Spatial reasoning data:
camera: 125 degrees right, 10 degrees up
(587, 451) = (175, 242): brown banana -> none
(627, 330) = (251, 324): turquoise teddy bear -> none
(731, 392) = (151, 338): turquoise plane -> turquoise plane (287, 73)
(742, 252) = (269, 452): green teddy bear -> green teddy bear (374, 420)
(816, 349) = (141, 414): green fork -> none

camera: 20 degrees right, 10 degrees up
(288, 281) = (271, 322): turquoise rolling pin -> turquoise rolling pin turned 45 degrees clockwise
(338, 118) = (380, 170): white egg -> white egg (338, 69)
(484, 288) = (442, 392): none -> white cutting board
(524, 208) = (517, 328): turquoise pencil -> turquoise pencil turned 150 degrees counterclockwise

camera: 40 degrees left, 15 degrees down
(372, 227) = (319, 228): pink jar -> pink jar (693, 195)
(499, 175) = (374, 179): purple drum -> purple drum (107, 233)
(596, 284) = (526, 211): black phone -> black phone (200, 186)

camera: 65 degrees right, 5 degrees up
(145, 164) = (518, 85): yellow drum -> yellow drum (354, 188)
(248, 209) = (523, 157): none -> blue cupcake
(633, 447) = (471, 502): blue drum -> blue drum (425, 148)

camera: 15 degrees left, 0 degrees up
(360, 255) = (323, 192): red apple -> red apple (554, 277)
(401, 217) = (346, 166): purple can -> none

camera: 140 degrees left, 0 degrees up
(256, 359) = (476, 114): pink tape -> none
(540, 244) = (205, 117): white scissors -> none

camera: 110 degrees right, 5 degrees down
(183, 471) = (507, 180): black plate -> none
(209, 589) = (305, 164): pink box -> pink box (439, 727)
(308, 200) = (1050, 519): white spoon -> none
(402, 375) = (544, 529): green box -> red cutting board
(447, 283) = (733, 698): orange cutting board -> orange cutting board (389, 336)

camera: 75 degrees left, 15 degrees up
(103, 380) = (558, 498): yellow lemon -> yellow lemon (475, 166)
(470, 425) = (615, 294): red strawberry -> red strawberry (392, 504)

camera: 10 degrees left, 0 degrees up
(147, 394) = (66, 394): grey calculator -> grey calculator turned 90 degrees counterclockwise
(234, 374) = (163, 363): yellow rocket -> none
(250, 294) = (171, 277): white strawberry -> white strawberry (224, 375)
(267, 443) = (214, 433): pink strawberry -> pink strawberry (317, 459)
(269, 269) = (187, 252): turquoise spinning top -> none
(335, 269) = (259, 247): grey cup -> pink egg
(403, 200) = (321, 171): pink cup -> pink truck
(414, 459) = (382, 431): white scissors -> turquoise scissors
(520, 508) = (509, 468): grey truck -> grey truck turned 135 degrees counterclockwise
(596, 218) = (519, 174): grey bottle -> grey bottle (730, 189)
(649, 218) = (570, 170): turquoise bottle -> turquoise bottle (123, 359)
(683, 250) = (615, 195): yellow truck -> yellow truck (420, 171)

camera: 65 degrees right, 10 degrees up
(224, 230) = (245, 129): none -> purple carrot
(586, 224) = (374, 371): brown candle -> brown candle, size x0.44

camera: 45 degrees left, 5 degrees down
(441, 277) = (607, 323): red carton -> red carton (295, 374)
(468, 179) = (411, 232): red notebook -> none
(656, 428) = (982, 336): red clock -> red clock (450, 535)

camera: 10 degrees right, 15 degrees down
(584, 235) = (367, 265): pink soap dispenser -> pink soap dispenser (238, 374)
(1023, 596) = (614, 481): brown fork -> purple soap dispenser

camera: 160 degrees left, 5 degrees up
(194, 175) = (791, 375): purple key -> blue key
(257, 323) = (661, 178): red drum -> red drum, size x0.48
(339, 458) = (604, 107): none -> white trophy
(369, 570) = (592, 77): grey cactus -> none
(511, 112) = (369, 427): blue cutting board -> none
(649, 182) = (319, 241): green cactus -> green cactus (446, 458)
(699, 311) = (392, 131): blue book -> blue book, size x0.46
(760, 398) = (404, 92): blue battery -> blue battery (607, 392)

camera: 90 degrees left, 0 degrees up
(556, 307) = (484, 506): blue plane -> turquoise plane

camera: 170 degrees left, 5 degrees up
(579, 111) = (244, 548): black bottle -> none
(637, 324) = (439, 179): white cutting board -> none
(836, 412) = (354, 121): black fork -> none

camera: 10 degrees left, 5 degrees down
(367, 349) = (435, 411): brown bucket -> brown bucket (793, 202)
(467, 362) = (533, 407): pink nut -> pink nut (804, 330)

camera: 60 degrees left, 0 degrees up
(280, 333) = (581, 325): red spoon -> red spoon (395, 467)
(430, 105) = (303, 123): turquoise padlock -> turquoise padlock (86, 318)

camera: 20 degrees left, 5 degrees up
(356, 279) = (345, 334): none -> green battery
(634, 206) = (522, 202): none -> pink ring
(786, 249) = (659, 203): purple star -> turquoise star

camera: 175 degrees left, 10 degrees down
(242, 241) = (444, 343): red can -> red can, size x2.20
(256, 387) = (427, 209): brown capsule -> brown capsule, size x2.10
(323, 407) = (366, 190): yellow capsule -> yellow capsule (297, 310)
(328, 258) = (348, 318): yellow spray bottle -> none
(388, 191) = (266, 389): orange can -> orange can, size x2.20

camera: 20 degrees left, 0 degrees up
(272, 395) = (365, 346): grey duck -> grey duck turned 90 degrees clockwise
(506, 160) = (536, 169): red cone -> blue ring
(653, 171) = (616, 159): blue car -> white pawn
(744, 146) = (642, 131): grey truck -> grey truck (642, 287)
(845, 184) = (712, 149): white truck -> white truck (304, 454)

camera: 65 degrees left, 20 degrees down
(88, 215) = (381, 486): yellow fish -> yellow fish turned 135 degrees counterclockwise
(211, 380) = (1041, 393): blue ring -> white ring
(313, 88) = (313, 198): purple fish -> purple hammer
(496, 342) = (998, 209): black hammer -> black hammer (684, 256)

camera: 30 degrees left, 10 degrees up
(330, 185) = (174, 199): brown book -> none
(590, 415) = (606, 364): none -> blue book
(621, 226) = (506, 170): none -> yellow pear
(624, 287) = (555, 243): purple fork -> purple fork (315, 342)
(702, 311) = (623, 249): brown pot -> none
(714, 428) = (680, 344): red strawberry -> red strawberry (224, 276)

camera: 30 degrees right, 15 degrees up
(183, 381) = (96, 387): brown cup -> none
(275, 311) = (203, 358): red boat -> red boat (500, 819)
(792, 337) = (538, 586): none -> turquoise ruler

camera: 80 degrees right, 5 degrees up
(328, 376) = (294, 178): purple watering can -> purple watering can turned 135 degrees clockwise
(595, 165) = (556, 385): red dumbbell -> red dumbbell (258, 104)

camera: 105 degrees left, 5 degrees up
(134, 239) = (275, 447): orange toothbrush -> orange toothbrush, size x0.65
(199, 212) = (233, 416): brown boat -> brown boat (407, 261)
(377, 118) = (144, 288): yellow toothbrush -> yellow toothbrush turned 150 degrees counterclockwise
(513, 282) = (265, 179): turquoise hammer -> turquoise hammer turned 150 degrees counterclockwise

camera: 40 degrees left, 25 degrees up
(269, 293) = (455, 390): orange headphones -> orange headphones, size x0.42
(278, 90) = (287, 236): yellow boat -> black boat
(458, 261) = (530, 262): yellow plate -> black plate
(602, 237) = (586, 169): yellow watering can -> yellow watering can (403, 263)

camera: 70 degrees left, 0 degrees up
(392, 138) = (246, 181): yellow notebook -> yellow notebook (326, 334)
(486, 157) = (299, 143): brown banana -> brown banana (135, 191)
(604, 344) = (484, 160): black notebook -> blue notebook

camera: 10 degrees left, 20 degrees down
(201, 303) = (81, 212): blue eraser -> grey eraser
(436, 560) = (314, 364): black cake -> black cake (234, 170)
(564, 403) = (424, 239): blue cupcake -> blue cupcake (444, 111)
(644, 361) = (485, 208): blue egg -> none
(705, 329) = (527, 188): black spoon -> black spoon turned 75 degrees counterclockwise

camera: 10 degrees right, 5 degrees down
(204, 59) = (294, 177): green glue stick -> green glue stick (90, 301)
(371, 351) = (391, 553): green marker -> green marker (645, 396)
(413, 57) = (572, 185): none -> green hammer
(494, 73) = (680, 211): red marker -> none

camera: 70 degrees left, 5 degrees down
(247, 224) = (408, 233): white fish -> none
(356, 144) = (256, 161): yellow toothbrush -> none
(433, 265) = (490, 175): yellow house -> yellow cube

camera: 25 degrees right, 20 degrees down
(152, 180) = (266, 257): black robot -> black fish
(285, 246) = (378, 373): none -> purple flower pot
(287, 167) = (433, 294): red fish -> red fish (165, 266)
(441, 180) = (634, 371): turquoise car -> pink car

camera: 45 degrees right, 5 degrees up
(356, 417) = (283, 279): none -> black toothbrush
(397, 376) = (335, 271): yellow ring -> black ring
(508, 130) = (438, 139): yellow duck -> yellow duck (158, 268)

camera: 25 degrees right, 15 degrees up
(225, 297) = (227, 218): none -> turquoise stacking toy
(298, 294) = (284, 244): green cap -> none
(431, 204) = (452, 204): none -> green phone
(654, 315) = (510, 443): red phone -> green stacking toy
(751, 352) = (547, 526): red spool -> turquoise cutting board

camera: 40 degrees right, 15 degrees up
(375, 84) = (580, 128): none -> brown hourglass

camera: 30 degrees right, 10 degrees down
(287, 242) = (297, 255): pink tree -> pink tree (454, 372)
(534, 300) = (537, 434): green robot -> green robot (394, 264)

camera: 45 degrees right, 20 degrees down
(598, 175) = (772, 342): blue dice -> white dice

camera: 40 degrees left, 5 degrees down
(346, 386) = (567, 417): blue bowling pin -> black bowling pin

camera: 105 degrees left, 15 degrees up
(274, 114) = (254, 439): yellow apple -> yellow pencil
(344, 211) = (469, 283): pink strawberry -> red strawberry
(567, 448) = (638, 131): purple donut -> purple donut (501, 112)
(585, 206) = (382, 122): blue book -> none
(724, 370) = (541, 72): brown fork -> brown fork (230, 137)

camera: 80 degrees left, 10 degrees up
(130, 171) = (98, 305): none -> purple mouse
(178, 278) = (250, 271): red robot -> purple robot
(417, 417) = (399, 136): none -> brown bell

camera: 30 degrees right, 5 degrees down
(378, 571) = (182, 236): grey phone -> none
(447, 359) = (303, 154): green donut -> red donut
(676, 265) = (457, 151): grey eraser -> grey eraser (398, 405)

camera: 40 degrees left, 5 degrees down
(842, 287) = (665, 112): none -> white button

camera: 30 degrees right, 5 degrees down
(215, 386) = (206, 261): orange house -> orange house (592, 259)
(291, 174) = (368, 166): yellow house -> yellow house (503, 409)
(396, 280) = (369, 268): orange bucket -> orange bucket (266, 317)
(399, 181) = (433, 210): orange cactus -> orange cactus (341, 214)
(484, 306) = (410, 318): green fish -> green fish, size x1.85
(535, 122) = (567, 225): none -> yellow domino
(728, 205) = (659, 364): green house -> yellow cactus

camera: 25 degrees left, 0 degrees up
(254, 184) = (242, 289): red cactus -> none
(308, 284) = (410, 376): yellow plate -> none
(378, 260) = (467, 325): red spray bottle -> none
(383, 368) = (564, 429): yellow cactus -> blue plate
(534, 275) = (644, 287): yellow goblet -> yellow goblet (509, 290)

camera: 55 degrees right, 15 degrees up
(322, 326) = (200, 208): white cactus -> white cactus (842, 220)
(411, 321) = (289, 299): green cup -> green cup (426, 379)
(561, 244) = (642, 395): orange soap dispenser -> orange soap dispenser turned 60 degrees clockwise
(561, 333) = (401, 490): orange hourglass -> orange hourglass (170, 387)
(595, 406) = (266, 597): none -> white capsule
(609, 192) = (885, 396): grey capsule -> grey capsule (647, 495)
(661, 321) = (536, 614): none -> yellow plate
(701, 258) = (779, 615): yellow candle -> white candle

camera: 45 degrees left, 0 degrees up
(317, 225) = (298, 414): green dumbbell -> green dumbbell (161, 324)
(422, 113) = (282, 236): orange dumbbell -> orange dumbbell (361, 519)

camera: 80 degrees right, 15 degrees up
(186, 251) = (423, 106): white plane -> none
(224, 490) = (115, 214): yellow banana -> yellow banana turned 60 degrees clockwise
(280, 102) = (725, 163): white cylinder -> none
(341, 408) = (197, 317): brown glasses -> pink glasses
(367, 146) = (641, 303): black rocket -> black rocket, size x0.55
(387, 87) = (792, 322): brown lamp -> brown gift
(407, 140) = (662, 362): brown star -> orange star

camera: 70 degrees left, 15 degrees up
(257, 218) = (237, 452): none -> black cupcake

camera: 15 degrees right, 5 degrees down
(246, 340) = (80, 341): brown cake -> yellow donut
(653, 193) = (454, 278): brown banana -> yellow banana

**Problem**.
Copy out the lines of the data where the string "teddy" occurs.

**Reply**.
(627, 330) = (251, 324): turquoise teddy bear -> none
(742, 252) = (269, 452): green teddy bear -> green teddy bear (374, 420)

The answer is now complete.